=== Section Start ===

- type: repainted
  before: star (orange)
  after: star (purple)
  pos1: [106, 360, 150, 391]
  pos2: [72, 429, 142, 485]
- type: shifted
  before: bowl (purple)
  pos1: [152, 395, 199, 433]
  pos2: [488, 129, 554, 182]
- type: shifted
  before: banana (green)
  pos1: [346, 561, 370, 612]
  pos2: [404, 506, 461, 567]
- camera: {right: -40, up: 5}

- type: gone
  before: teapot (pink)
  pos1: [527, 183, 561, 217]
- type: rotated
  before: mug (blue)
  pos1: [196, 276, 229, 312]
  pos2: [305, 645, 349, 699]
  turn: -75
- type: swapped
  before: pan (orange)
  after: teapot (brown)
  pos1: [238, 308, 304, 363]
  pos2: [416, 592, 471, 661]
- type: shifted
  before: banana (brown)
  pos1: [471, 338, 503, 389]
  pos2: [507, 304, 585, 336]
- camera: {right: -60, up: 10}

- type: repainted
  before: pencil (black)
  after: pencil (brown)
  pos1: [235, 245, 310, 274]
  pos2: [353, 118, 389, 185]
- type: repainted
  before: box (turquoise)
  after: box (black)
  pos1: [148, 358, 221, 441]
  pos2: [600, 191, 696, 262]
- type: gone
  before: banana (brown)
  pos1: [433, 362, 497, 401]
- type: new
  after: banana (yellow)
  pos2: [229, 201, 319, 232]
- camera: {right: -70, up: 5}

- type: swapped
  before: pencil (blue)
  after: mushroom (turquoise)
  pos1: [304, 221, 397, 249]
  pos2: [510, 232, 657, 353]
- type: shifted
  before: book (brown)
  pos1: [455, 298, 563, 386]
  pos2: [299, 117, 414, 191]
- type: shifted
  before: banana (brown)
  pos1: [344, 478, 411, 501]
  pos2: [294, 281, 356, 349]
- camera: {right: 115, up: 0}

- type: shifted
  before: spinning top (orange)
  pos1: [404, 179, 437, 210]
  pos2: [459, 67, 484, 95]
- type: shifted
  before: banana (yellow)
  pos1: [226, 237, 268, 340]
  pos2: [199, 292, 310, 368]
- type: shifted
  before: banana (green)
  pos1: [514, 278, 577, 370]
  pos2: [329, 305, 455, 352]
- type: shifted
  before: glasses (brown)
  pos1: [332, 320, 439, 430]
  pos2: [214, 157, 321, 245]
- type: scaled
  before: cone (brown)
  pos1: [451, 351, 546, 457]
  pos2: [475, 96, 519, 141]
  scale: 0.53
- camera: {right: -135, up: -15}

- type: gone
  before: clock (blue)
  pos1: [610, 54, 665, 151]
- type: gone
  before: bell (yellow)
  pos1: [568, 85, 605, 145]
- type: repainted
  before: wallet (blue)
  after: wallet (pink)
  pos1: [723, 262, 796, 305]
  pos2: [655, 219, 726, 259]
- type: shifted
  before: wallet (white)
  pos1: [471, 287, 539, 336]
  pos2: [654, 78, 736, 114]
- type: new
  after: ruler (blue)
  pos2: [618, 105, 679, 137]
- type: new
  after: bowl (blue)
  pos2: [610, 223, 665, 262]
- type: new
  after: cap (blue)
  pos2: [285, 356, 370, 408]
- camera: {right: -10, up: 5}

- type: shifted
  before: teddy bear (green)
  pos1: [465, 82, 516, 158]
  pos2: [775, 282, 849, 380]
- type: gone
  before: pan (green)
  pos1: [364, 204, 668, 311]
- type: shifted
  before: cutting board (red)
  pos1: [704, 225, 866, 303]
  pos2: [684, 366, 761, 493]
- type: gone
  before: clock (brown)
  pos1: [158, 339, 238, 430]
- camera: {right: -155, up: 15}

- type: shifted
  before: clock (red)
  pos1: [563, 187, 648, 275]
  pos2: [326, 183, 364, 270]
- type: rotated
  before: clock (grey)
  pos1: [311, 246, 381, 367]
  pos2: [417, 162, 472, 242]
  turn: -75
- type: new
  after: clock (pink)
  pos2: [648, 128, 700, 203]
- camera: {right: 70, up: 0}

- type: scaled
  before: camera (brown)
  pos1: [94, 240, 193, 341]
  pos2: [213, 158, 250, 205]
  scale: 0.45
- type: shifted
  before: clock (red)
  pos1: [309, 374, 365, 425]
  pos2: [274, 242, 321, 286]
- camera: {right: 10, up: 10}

=== Section End ===

Each record needs to be copied out again, letter for letter.

▸ RESPONSE TO THIS TASK:
- type: repainted
  before: star (orange)
  after: star (purple)
  pos1: [106, 360, 150, 391]
  pos2: [72, 429, 142, 485]
- type: shifted
  before: bowl (purple)
  pos1: [152, 395, 199, 433]
  pos2: [488, 129, 554, 182]
- type: shifted
  before: banana (green)
  pos1: [346, 561, 370, 612]
  pos2: [404, 506, 461, 567]
- camera: {right: -40, up: 5}

- type: gone
  before: teapot (pink)
  pos1: [527, 183, 561, 217]
- type: rotated
  before: mug (blue)
  pos1: [196, 276, 229, 312]
  pos2: [305, 645, 349, 699]
  turn: -75
- type: swapped
  before: pan (orange)
  after: teapot (brown)
  pos1: [238, 308, 304, 363]
  pos2: [416, 592, 471, 661]
- type: shifted
  before: banana (brown)
  pos1: [471, 338, 503, 389]
  pos2: [507, 304, 585, 336]
- camera: {right: -60, up: 10}

- type: repainted
  before: pencil (black)
  after: pencil (brown)
  pos1: [235, 245, 310, 274]
  pos2: [353, 118, 389, 185]
- type: repainted
  before: box (turquoise)
  after: box (black)
  pos1: [148, 358, 221, 441]
  pos2: [600, 191, 696, 262]
- type: gone
  before: banana (brown)
  pos1: [433, 362, 497, 401]
- type: new
  after: banana (yellow)
  pos2: [229, 201, 319, 232]
- camera: {right: -70, up: 5}

- type: swapped
  before: pencil (blue)
  after: mushroom (turquoise)
  pos1: [304, 221, 397, 249]
  pos2: [510, 232, 657, 353]
- type: shifted
  before: book (brown)
  pos1: [455, 298, 563, 386]
  pos2: [299, 117, 414, 191]
- type: shifted
  before: banana (brown)
  pos1: [344, 478, 411, 501]
  pos2: [294, 281, 356, 349]
- camera: {right: 115, up: 0}

- type: shifted
  before: spinning top (orange)
  pos1: [404, 179, 437, 210]
  pos2: [459, 67, 484, 95]
- type: shifted
  before: banana (yellow)
  pos1: [226, 237, 268, 340]
  pos2: [199, 292, 310, 368]
- type: shifted
  before: banana (green)
  pos1: [514, 278, 577, 370]
  pos2: [329, 305, 455, 352]
- type: shifted
  before: glasses (brown)
  pos1: [332, 320, 439, 430]
  pos2: [214, 157, 321, 245]
- type: scaled
  before: cone (brown)
  pos1: [451, 351, 546, 457]
  pos2: [475, 96, 519, 141]
  scale: 0.53
- camera: {right: -135, up: -15}

- type: gone
  before: clock (blue)
  pos1: [610, 54, 665, 151]
- type: gone
  before: bell (yellow)
  pos1: [568, 85, 605, 145]
- type: repainted
  before: wallet (blue)
  after: wallet (pink)
  pos1: [723, 262, 796, 305]
  pos2: [655, 219, 726, 259]
- type: shifted
  before: wallet (white)
  pos1: [471, 287, 539, 336]
  pos2: [654, 78, 736, 114]
- type: new
  after: ruler (blue)
  pos2: [618, 105, 679, 137]
- type: new
  after: bowl (blue)
  pos2: [610, 223, 665, 262]
- type: new
  after: cap (blue)
  pos2: [285, 356, 370, 408]
- camera: {right: -10, up: 5}

- type: shifted
  before: teddy bear (green)
  pos1: [465, 82, 516, 158]
  pos2: [775, 282, 849, 380]
- type: gone
  before: pan (green)
  pos1: [364, 204, 668, 311]
- type: shifted
  before: cutting board (red)
  pos1: [704, 225, 866, 303]
  pos2: [684, 366, 761, 493]
- type: gone
  before: clock (brown)
  pos1: [158, 339, 238, 430]
- camera: {right: -155, up: 15}

- type: shifted
  before: clock (red)
  pos1: [563, 187, 648, 275]
  pos2: [326, 183, 364, 270]
- type: rotated
  before: clock (grey)
  pos1: [311, 246, 381, 367]
  pos2: [417, 162, 472, 242]
  turn: -75
- type: new
  after: clock (pink)
  pos2: [648, 128, 700, 203]
- camera: {right: 70, up: 0}

- type: scaled
  before: camera (brown)
  pos1: [94, 240, 193, 341]
  pos2: [213, 158, 250, 205]
  scale: 0.45
- type: shifted
  before: clock (red)
  pos1: [309, 374, 365, 425]
  pos2: [274, 242, 321, 286]
- camera: {right: 10, up: 10}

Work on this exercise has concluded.